Object change listings
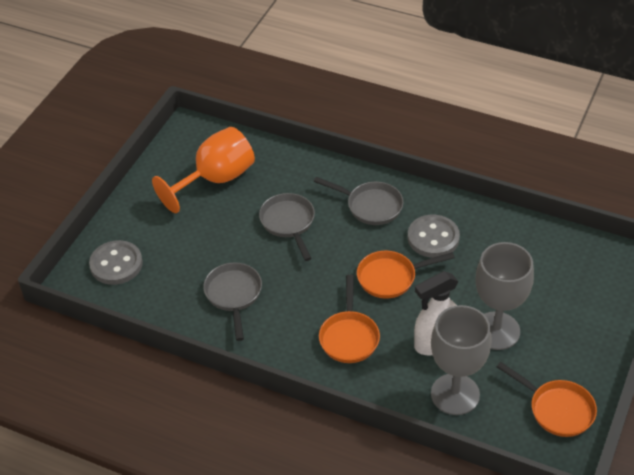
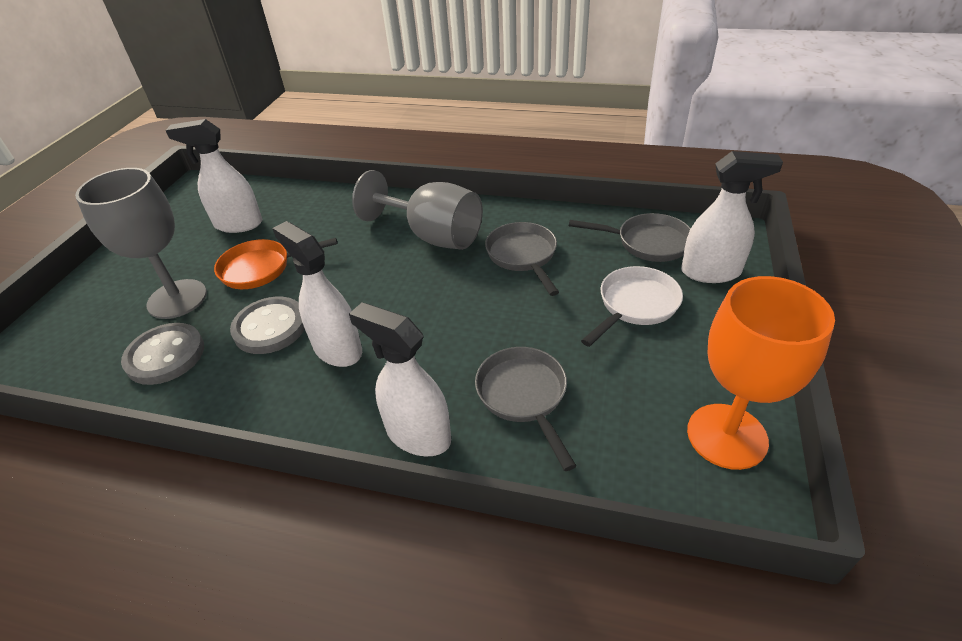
orange pan: 3 -> 1
white pan: 0 -> 1
white spray bottle: 1 -> 4

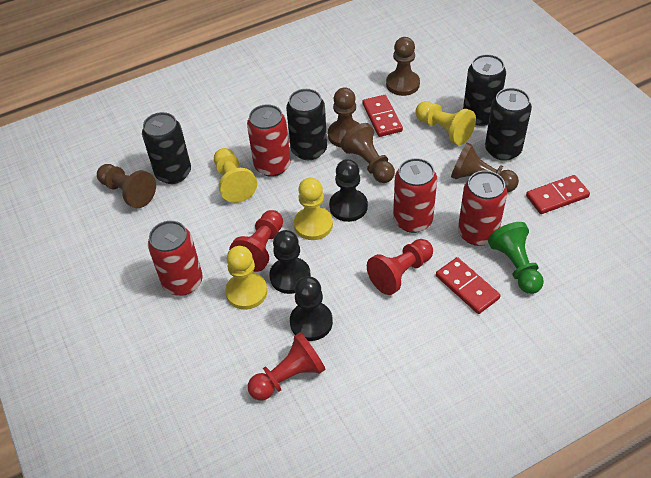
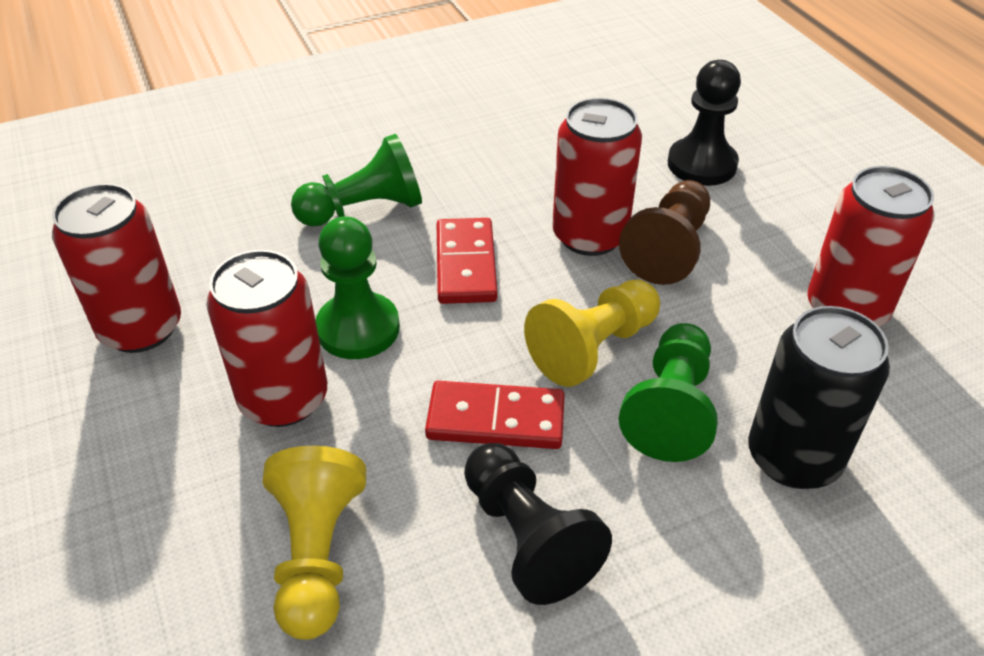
black can: 4 -> 1
black pawn: 3 -> 2
brown pawn: 5 -> 1
green pawn: 1 -> 3
red domino: 3 -> 2
red pawn: 3 -> 0
yellow pawn: 4 -> 2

**PROBLEM REQUIREMENTS**
Pictures are to be left out; the answer must otherwise be exactly the lines from the one with "white spray bottle: 1 -> 4" through the final line of the entries above, both included.

**RESPONSE**
white spray bottle: 1 -> 4

black can: 4 -> 1
black pawn: 3 -> 2
brown pawn: 5 -> 1
green pawn: 1 -> 3
red domino: 3 -> 2
red pawn: 3 -> 0
yellow pawn: 4 -> 2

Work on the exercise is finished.